→ WHAT IS REQUIRED:
Your output must consist of the records printed verbatim, with the pictures excluded.

[Data entries]
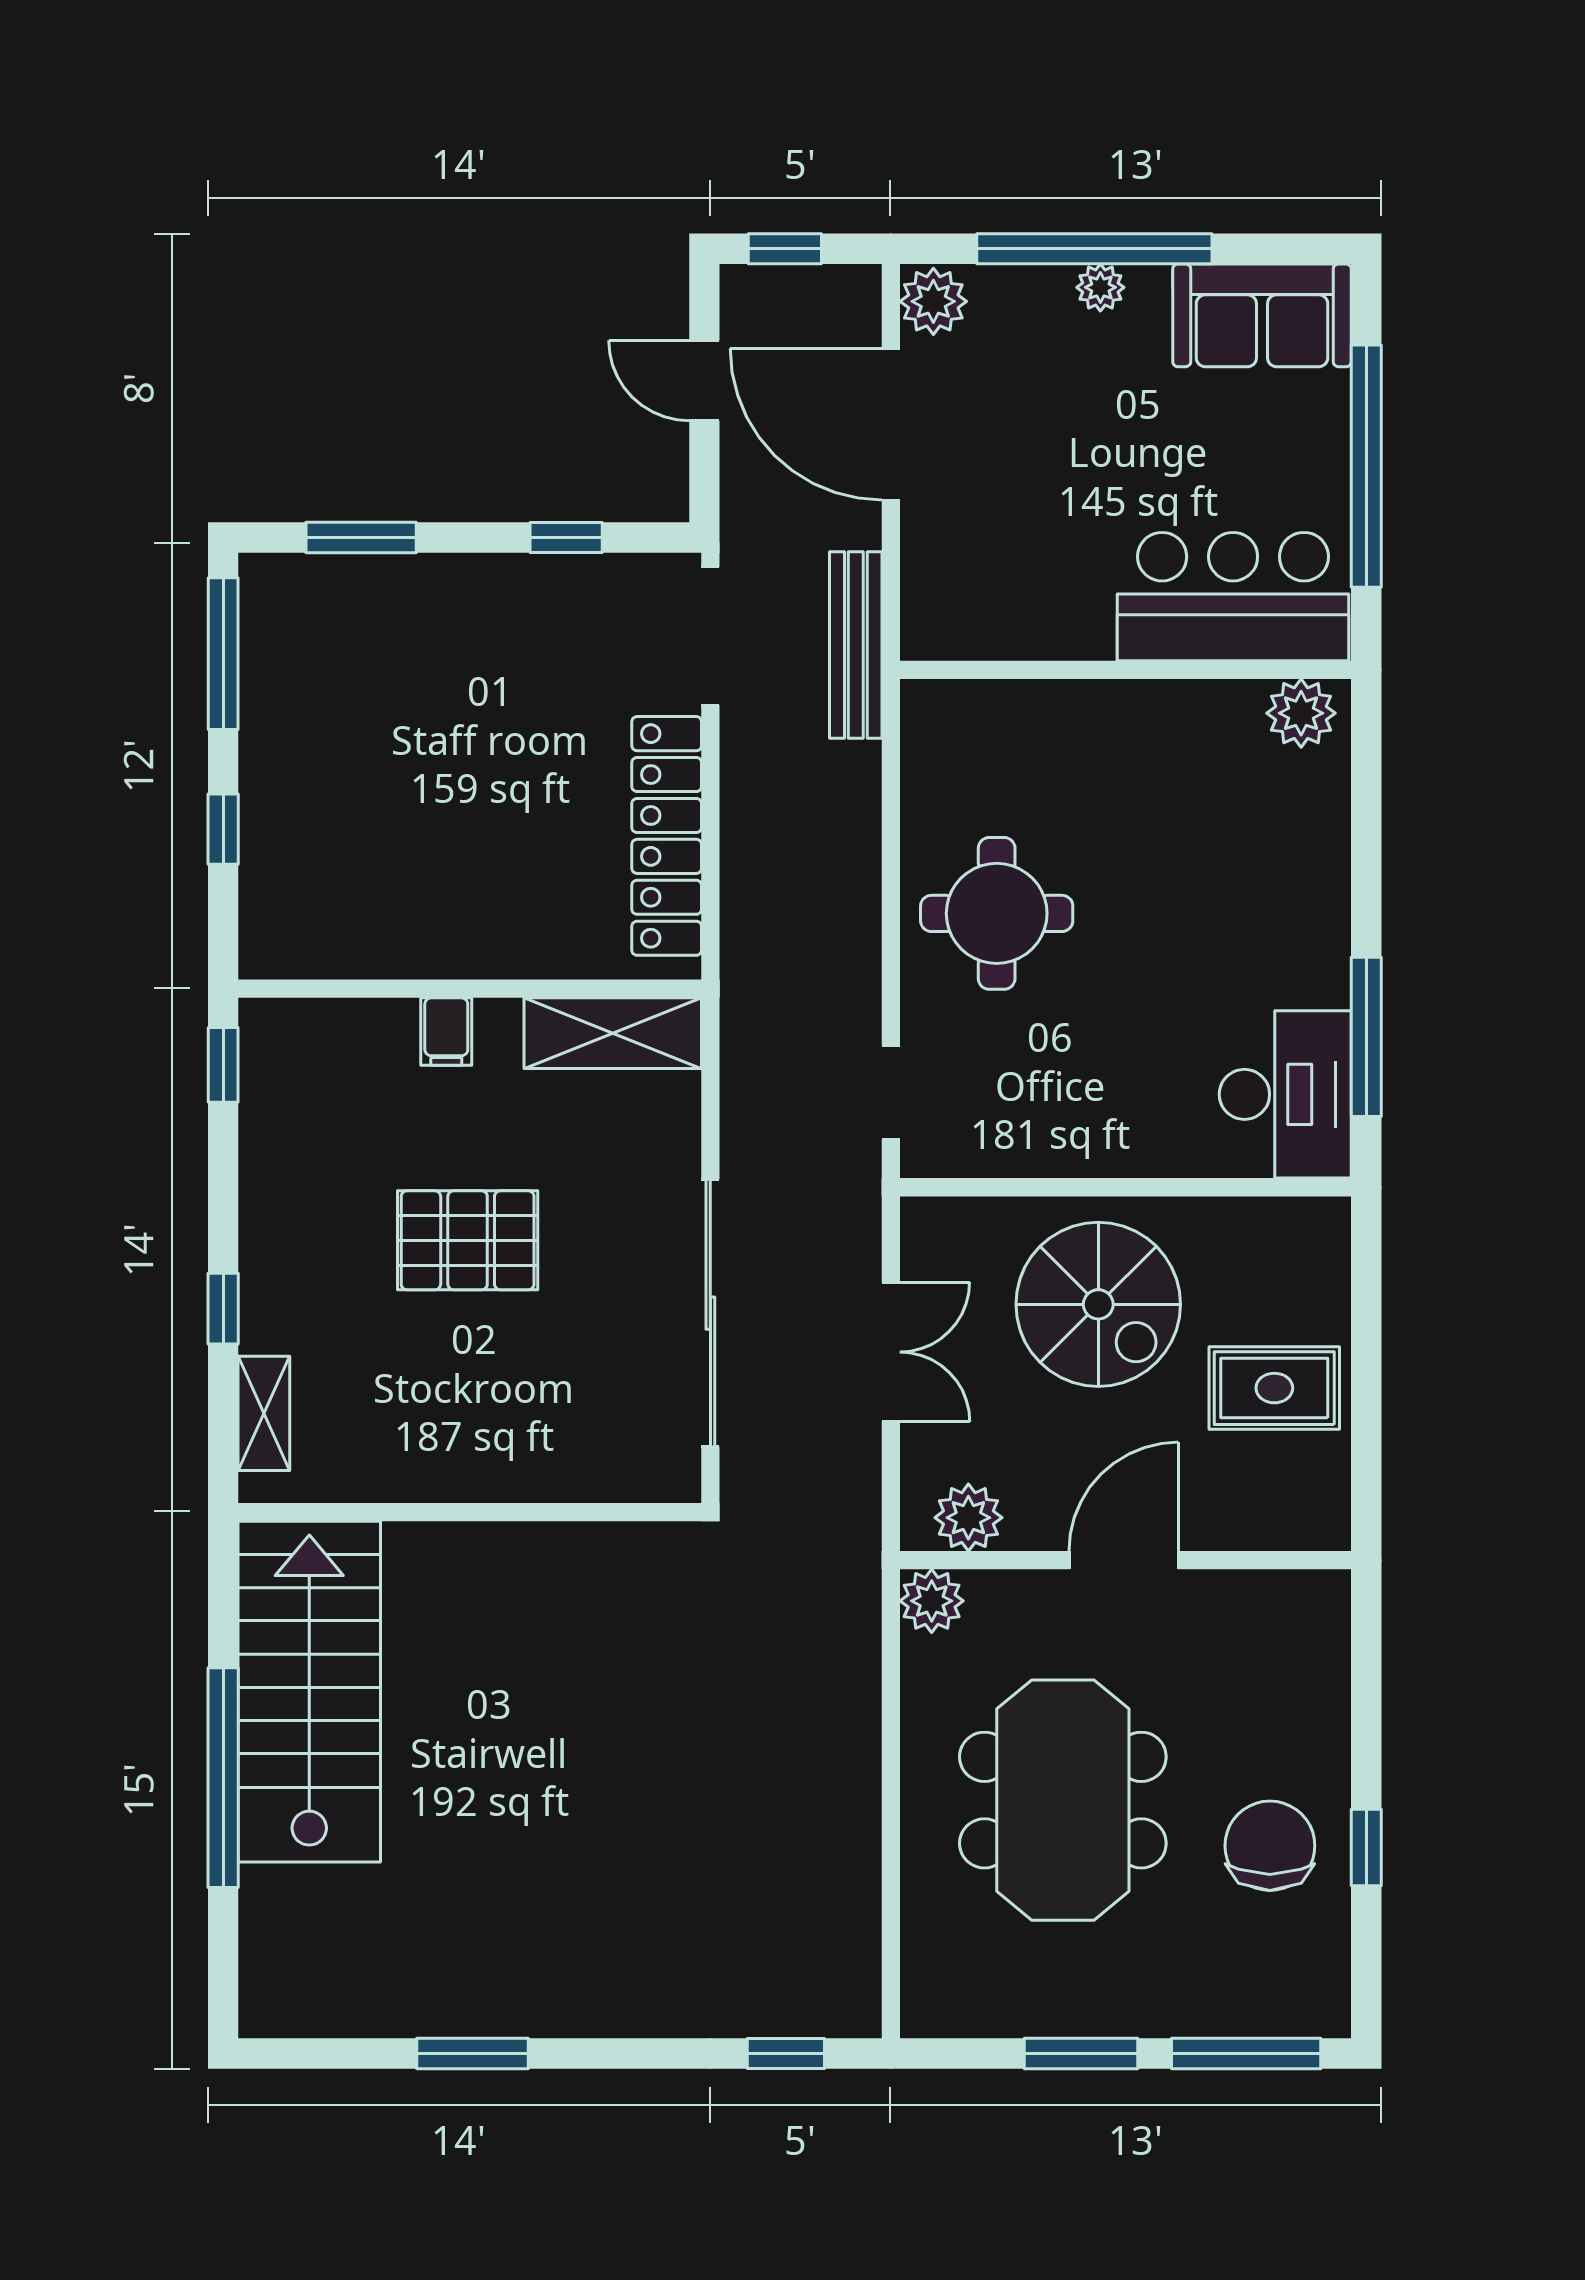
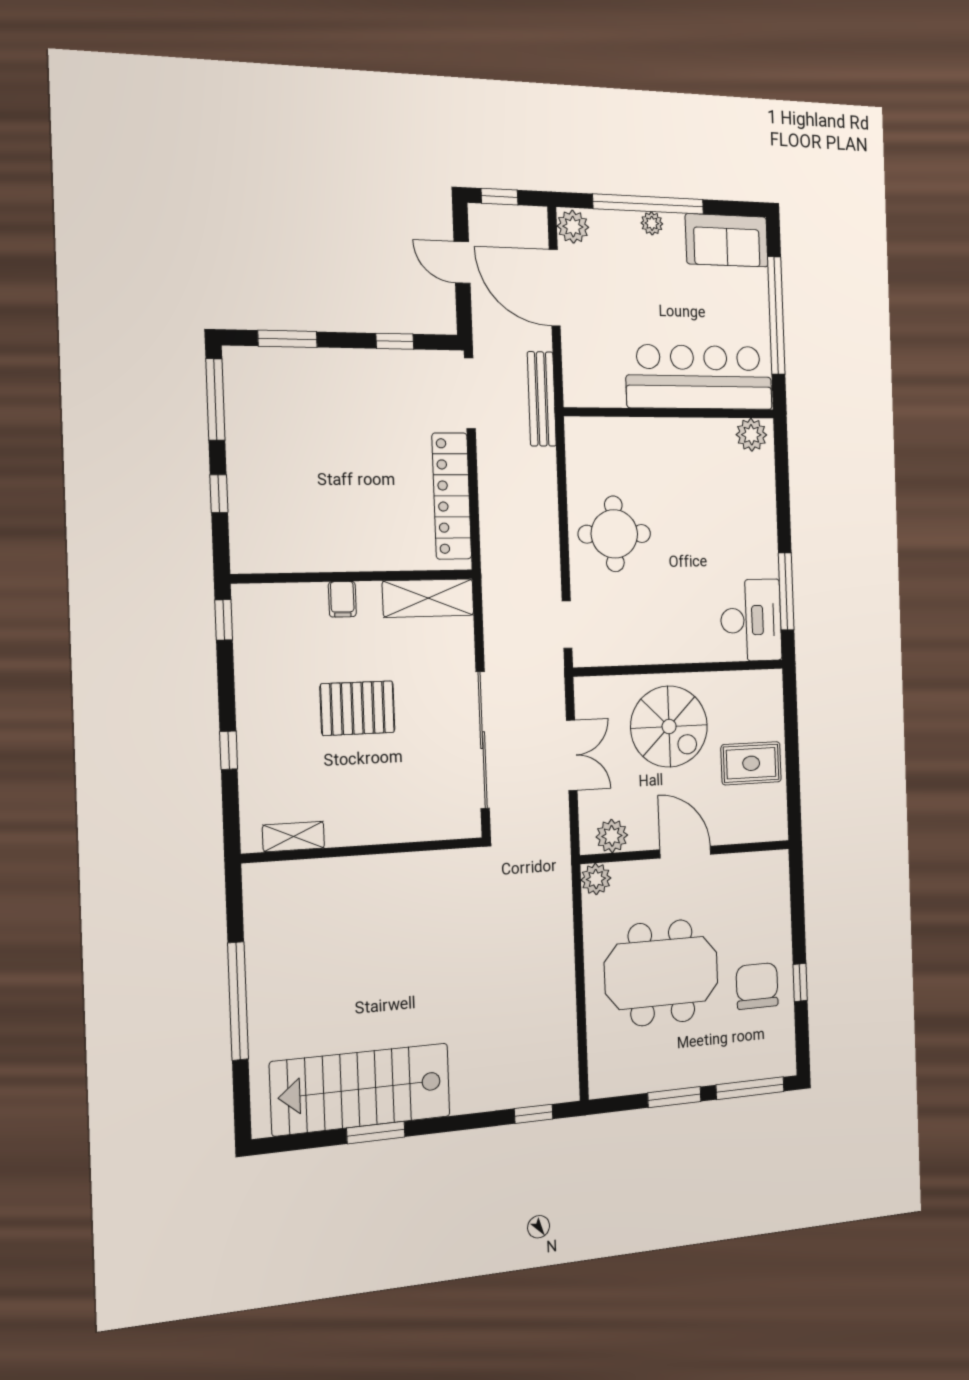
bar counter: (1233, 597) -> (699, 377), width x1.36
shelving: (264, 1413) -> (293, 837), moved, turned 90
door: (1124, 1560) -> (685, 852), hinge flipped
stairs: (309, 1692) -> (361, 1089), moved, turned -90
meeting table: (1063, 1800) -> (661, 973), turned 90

→ EXERCISE SOLUTION:
bar counter: (1233, 597) -> (699, 377), width x1.36
shelving: (264, 1413) -> (293, 837), moved, turned 90
door: (1124, 1560) -> (685, 852), hinge flipped
stairs: (309, 1692) -> (361, 1089), moved, turned -90
meeting table: (1063, 1800) -> (661, 973), turned 90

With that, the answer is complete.